Task prompt:
Begin at the line below that contains "(599, 356) = (653, 528): orange". Repeat it and all remaining lines of the records exactly.

(Excerpts from a dataset)
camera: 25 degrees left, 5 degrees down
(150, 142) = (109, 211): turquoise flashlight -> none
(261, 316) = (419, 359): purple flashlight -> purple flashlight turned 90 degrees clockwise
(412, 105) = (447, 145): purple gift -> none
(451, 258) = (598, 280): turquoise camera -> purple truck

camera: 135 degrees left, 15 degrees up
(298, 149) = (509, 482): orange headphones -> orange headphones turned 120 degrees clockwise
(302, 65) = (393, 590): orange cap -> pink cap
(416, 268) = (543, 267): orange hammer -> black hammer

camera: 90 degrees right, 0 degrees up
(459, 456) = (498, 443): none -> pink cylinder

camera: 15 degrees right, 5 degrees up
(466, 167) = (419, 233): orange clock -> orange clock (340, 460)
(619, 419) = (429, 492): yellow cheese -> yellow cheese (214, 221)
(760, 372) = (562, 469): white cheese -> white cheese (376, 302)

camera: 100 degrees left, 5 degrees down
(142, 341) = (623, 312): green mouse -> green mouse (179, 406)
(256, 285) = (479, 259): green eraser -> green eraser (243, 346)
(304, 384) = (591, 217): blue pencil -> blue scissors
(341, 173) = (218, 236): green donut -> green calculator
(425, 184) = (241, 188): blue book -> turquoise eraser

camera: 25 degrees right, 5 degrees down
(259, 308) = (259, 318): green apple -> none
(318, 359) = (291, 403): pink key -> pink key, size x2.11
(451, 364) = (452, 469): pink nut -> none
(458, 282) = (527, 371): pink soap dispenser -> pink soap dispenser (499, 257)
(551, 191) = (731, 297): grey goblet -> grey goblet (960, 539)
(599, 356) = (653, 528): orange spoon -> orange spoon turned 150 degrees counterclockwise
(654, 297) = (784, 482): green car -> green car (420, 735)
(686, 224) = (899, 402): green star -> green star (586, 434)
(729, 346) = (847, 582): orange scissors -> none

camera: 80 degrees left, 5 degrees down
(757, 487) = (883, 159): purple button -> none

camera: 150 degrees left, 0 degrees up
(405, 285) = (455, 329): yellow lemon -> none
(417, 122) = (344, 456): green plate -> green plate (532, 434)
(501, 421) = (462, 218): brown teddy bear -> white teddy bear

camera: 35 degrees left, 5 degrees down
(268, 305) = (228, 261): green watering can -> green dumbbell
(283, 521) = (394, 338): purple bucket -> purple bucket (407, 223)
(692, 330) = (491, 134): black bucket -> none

Response:
(599, 356) = (653, 528): orange spoon -> orange spoon turned 150 degrees counterclockwise
(654, 297) = (784, 482): green car -> green car (420, 735)
(686, 224) = (899, 402): green star -> green star (586, 434)
(729, 346) = (847, 582): orange scissors -> none

camera: 80 degrees left, 5 degrees down
(757, 487) = (883, 159): purple button -> none

camera: 150 degrees left, 0 degrees up
(405, 285) = (455, 329): yellow lemon -> none
(417, 122) = (344, 456): green plate -> green plate (532, 434)
(501, 421) = (462, 218): brown teddy bear -> white teddy bear

camera: 35 degrees left, 5 degrees down
(268, 305) = (228, 261): green watering can -> green dumbbell
(283, 521) = (394, 338): purple bucket -> purple bucket (407, 223)
(692, 330) = (491, 134): black bucket -> none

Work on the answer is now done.